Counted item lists
|---|
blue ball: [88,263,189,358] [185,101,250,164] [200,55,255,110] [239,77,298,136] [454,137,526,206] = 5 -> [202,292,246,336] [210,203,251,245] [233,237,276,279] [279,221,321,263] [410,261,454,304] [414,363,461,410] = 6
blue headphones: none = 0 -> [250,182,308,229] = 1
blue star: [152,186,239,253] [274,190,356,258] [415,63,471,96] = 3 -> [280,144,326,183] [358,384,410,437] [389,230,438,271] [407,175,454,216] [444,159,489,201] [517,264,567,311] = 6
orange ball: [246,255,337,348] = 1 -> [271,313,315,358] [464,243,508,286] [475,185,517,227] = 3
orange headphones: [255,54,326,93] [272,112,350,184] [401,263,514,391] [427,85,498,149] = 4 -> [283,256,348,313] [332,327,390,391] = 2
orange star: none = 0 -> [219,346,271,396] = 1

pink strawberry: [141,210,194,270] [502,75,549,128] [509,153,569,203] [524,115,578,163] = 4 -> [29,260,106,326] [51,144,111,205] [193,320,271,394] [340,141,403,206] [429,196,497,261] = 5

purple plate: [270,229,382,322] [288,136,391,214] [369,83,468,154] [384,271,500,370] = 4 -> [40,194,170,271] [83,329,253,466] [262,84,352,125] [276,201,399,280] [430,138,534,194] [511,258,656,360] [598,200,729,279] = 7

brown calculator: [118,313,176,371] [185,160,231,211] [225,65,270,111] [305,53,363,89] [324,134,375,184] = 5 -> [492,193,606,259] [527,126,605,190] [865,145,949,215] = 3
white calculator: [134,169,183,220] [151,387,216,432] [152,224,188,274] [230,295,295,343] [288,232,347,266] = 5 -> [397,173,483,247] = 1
|---|
* [Problem details] Your reply should consist only of the lines from the one containing "orange ball: [246,255,337,348]" through the last line of the records, each reproduced exactly.

* [Task solution]
orange ball: [246,255,337,348] = 1 -> [271,313,315,358] [464,243,508,286] [475,185,517,227] = 3
orange headphones: [255,54,326,93] [272,112,350,184] [401,263,514,391] [427,85,498,149] = 4 -> [283,256,348,313] [332,327,390,391] = 2
orange star: none = 0 -> [219,346,271,396] = 1

pink strawberry: [141,210,194,270] [502,75,549,128] [509,153,569,203] [524,115,578,163] = 4 -> [29,260,106,326] [51,144,111,205] [193,320,271,394] [340,141,403,206] [429,196,497,261] = 5

purple plate: [270,229,382,322] [288,136,391,214] [369,83,468,154] [384,271,500,370] = 4 -> [40,194,170,271] [83,329,253,466] [262,84,352,125] [276,201,399,280] [430,138,534,194] [511,258,656,360] [598,200,729,279] = 7

brown calculator: [118,313,176,371] [185,160,231,211] [225,65,270,111] [305,53,363,89] [324,134,375,184] = 5 -> [492,193,606,259] [527,126,605,190] [865,145,949,215] = 3
white calculator: [134,169,183,220] [151,387,216,432] [152,224,188,274] [230,295,295,343] [288,232,347,266] = 5 -> [397,173,483,247] = 1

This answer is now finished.